- [Do this]:
List every line from the start of the rows down to the line containing "purple square: rotated", both ends included, as a JSON list of strings, one string per line, leaving out any blank lines.

- [Listing]:
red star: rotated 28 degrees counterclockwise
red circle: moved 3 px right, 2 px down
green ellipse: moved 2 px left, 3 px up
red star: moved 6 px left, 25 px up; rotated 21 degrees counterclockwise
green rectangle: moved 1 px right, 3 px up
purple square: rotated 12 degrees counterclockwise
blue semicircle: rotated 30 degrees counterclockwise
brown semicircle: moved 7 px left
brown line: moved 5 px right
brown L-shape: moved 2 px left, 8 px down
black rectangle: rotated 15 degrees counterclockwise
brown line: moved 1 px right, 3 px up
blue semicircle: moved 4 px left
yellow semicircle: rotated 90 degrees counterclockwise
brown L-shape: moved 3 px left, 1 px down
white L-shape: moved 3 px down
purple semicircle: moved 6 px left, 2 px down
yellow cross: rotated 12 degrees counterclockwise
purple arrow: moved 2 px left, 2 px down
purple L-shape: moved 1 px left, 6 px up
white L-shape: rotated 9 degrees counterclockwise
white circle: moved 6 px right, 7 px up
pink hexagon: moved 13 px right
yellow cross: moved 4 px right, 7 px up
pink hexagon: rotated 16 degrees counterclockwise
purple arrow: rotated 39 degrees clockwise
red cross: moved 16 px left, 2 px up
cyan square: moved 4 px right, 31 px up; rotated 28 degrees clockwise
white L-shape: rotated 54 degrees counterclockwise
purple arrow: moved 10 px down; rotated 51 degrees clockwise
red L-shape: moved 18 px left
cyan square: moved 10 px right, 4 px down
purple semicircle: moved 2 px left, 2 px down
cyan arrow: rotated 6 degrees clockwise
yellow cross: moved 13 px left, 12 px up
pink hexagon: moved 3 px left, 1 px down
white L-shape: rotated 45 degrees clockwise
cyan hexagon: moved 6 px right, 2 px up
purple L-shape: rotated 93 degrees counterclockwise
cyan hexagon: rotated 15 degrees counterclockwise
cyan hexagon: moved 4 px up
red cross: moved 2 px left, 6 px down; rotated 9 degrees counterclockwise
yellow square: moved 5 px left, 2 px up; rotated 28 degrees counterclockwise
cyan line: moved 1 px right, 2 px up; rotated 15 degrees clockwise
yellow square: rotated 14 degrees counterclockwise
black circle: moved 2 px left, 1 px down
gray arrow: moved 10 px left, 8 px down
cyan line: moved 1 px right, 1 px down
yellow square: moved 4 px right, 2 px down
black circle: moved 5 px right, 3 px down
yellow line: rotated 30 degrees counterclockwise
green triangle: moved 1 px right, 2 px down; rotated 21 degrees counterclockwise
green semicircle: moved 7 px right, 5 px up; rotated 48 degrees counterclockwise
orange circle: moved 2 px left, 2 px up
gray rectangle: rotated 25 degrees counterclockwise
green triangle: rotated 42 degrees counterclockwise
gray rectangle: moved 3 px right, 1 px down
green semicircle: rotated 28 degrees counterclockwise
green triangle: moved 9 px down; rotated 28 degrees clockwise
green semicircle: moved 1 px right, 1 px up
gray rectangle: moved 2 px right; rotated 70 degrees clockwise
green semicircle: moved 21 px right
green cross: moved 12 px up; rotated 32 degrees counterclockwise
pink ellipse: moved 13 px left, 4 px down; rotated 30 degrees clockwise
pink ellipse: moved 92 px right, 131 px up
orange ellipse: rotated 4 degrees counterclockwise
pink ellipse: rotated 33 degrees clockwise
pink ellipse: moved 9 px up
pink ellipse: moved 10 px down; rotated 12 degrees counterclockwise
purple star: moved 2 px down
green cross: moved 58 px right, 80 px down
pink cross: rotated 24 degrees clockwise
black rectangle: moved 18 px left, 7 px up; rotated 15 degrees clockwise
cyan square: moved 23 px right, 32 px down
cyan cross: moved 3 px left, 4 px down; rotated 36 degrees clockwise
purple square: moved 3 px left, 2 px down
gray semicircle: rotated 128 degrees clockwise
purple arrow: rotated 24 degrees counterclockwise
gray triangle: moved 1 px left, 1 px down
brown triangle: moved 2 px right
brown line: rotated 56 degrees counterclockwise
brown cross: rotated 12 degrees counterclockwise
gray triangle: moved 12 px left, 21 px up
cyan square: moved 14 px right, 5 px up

- [Task result]:
[
  "red star: rotated 28 degrees counterclockwise",
  "red circle: moved 3 px right, 2 px down",
  "green ellipse: moved 2 px left, 3 px up",
  "red star: moved 6 px left, 25 px up; rotated 21 degrees counterclockwise",
  "green rectangle: moved 1 px right, 3 px up",
  "purple square: rotated 12 degrees counterclockwise"
]